▶ EXERCISE AIM: Using the material below, return exactly the lines between the one holding "C4: 330pF (AGND, VX) -> 330pF (AGND, RESET)" and the one holding "D204: none -> schottky (A U201/DIS, K VDD)", inclusive, and no others.

▶ INPUT FOR THIS TASK:
________________________________________

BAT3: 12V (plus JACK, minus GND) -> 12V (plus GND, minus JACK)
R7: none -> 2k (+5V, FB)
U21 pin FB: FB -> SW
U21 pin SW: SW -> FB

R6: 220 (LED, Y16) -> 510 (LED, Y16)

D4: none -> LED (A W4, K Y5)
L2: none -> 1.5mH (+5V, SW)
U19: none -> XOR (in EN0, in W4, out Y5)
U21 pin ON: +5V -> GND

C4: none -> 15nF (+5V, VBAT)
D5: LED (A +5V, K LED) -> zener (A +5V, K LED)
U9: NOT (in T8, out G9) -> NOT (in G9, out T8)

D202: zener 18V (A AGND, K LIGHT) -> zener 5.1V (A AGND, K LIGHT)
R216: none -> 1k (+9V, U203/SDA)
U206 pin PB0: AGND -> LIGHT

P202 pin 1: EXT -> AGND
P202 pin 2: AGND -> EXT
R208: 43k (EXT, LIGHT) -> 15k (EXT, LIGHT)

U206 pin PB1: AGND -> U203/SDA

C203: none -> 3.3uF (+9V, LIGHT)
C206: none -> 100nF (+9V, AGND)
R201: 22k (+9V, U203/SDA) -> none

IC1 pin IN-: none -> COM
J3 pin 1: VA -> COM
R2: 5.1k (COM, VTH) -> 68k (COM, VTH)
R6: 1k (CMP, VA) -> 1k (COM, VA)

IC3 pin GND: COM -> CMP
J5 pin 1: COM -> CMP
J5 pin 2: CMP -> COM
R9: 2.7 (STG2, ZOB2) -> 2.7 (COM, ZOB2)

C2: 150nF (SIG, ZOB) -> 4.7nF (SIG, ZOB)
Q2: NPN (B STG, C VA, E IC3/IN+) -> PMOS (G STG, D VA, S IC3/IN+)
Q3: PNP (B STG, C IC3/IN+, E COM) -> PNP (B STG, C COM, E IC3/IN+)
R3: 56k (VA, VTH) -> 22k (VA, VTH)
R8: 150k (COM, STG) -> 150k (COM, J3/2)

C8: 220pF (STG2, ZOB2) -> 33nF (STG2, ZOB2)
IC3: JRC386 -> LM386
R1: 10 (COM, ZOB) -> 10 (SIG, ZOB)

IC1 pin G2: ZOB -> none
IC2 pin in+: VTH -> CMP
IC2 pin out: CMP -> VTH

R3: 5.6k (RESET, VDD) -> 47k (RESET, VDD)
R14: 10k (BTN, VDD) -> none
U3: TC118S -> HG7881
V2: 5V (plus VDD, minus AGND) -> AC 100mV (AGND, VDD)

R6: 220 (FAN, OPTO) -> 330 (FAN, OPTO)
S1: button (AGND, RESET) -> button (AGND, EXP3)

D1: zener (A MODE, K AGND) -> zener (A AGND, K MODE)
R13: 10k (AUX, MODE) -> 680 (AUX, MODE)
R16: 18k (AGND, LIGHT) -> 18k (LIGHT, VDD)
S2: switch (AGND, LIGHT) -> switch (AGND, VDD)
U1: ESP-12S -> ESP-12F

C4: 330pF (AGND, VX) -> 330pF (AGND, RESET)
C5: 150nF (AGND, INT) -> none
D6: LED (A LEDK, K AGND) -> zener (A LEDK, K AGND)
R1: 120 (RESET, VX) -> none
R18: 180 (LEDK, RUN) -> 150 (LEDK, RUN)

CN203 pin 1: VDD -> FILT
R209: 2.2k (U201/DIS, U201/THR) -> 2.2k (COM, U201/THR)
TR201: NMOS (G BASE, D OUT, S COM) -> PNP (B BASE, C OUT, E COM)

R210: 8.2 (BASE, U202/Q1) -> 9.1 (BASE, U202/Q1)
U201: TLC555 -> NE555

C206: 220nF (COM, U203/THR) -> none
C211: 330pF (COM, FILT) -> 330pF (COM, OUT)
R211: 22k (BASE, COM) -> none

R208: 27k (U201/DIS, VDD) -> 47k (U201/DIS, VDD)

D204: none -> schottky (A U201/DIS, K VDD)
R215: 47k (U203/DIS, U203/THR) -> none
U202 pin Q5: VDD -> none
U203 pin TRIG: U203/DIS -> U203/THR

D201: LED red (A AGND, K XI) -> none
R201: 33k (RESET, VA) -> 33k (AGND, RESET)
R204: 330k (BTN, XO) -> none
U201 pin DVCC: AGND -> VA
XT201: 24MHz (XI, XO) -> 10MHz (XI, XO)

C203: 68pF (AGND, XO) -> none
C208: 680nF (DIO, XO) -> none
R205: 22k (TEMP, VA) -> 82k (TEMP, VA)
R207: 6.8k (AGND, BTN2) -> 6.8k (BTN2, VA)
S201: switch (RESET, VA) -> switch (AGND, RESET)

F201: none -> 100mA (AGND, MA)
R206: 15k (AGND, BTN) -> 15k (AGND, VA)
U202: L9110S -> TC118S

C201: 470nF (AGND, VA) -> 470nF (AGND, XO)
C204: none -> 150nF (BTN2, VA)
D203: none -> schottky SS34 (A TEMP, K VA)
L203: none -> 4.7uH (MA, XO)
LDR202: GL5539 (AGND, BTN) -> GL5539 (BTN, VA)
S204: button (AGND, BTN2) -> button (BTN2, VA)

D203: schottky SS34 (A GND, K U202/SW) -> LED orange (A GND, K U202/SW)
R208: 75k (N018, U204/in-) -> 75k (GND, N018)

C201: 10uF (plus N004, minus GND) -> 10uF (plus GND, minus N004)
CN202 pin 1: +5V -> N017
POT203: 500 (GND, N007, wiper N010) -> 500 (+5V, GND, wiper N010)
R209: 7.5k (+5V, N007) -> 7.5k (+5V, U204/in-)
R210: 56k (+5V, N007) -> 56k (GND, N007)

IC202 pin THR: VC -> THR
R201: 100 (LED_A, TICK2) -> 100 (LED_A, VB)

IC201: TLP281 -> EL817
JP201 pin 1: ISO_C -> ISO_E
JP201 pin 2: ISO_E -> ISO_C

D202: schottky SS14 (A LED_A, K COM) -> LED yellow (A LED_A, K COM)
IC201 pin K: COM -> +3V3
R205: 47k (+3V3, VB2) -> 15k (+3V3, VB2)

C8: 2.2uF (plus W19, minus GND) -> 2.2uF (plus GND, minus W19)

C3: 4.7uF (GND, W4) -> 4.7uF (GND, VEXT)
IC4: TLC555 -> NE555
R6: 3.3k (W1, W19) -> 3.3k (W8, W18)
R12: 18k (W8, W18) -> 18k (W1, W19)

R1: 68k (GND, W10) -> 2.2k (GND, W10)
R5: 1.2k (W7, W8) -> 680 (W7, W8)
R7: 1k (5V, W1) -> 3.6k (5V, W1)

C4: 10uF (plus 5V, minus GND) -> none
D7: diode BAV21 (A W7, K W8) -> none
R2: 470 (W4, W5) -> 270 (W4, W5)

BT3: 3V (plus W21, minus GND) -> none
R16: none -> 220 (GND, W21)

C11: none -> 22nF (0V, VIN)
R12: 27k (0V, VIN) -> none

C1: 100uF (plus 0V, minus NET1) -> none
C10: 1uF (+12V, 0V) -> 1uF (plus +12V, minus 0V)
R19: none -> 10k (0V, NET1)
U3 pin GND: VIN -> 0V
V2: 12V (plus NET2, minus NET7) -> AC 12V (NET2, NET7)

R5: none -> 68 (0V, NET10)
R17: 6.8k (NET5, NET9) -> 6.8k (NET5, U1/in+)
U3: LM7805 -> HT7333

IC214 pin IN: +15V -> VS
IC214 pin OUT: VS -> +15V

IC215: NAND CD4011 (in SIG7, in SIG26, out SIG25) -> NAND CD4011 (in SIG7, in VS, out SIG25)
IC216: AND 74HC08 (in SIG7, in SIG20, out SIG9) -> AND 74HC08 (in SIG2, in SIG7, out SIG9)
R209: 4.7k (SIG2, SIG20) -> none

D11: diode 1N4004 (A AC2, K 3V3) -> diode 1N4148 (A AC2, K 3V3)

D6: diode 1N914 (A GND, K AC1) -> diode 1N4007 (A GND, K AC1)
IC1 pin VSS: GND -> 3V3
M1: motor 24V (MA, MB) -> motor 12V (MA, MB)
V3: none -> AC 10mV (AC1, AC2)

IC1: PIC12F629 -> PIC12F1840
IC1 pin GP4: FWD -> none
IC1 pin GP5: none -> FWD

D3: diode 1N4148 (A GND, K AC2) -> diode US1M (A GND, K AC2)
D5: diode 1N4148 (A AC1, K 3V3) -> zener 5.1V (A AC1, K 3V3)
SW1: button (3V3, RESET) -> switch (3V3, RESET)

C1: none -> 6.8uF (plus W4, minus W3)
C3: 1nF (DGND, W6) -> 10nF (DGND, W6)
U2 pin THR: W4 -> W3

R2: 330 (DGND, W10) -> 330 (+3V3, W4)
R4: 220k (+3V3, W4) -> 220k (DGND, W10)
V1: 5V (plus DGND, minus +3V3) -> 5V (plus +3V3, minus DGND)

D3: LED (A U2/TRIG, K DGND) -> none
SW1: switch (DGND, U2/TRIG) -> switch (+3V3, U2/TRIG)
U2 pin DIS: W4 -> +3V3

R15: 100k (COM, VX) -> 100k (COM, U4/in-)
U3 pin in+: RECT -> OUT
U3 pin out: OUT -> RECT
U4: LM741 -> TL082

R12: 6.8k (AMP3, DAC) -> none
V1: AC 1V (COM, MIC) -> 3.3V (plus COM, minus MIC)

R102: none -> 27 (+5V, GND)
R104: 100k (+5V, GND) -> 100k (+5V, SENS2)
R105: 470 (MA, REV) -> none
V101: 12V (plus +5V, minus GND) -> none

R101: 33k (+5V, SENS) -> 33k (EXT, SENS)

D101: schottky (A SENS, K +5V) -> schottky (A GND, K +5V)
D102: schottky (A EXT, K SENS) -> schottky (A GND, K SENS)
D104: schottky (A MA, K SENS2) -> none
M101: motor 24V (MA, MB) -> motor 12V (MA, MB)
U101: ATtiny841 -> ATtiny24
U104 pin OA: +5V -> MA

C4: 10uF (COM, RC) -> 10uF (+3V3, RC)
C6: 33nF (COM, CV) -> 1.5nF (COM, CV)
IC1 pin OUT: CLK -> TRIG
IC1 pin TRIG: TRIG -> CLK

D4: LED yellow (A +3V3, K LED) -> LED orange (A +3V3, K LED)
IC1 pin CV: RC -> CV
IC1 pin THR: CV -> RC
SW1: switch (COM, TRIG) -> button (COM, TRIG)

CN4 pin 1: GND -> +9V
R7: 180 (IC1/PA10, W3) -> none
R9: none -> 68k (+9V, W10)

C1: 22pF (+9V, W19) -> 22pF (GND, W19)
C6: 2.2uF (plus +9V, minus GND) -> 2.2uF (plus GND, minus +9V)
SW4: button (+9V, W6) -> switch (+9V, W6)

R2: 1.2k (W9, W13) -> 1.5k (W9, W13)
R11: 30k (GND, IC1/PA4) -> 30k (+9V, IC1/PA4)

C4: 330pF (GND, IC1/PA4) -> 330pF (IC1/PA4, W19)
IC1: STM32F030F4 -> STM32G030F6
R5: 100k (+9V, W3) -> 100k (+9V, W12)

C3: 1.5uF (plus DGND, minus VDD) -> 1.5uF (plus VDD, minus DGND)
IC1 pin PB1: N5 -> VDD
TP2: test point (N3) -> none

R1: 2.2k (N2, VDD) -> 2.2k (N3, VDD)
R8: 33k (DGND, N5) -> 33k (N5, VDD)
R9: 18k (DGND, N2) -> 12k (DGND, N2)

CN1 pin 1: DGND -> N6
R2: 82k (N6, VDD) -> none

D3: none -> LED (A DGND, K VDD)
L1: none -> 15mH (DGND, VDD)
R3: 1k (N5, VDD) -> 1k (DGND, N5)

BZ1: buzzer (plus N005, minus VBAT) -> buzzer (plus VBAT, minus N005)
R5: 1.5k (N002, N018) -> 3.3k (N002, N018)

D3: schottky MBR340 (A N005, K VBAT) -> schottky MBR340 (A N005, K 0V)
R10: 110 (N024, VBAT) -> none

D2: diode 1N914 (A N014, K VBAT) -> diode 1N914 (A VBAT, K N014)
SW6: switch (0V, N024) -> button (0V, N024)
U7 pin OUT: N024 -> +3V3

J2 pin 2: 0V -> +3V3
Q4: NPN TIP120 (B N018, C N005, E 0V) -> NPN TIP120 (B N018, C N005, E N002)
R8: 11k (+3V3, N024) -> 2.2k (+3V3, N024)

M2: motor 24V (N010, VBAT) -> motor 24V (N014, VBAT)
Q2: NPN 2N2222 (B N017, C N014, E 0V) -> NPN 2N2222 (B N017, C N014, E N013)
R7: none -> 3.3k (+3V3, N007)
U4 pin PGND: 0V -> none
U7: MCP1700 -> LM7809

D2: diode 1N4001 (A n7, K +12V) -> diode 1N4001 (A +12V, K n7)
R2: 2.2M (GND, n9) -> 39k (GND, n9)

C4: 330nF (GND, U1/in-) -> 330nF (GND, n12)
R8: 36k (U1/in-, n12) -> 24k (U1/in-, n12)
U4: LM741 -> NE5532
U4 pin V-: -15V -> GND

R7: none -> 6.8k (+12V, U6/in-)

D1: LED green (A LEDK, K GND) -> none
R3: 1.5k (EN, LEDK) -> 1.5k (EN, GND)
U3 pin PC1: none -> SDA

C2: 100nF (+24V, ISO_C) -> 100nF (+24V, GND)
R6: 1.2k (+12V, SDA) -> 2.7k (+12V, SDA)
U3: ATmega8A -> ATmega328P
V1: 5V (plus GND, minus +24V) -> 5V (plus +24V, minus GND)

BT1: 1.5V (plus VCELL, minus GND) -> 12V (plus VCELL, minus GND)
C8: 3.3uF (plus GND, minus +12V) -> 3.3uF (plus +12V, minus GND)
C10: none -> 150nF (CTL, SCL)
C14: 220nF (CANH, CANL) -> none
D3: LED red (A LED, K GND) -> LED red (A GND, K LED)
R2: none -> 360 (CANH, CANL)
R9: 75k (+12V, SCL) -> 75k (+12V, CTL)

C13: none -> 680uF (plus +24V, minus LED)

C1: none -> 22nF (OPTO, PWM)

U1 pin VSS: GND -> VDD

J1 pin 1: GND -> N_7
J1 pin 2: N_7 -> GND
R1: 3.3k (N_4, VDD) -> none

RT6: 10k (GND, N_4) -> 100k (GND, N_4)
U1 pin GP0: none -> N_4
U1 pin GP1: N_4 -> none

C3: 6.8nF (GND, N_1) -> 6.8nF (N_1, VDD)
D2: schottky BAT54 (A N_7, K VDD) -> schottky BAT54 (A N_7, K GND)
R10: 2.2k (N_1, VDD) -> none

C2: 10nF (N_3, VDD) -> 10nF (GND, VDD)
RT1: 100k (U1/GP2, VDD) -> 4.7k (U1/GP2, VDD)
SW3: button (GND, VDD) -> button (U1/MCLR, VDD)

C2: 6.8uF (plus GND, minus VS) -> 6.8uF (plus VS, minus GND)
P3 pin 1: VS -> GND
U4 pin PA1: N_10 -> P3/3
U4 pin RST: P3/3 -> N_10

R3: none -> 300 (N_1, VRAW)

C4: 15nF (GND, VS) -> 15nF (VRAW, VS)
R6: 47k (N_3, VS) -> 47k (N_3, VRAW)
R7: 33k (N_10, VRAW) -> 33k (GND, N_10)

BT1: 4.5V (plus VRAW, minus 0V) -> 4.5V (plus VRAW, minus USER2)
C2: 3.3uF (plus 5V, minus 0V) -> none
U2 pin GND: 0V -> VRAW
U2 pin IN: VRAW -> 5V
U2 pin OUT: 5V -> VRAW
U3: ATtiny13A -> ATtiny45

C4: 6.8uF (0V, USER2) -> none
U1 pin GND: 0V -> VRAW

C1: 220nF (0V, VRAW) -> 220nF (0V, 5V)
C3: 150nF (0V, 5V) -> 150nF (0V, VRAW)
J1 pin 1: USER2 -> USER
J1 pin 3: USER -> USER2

________________________________________

▶ WRITTEN SOLUTION:
C4: 330pF (AGND, VX) -> 330pF (AGND, RESET)
C5: 150nF (AGND, INT) -> none
D6: LED (A LEDK, K AGND) -> zener (A LEDK, K AGND)
R1: 120 (RESET, VX) -> none
R18: 180 (LEDK, RUN) -> 150 (LEDK, RUN)

CN203 pin 1: VDD -> FILT
R209: 2.2k (U201/DIS, U201/THR) -> 2.2k (COM, U201/THR)
TR201: NMOS (G BASE, D OUT, S COM) -> PNP (B BASE, C OUT, E COM)

R210: 8.2 (BASE, U202/Q1) -> 9.1 (BASE, U202/Q1)
U201: TLC555 -> NE555

C206: 220nF (COM, U203/THR) -> none
C211: 330pF (COM, FILT) -> 330pF (COM, OUT)
R211: 22k (BASE, COM) -> none

R208: 27k (U201/DIS, VDD) -> 47k (U201/DIS, VDD)

D204: none -> schottky (A U201/DIS, K VDD)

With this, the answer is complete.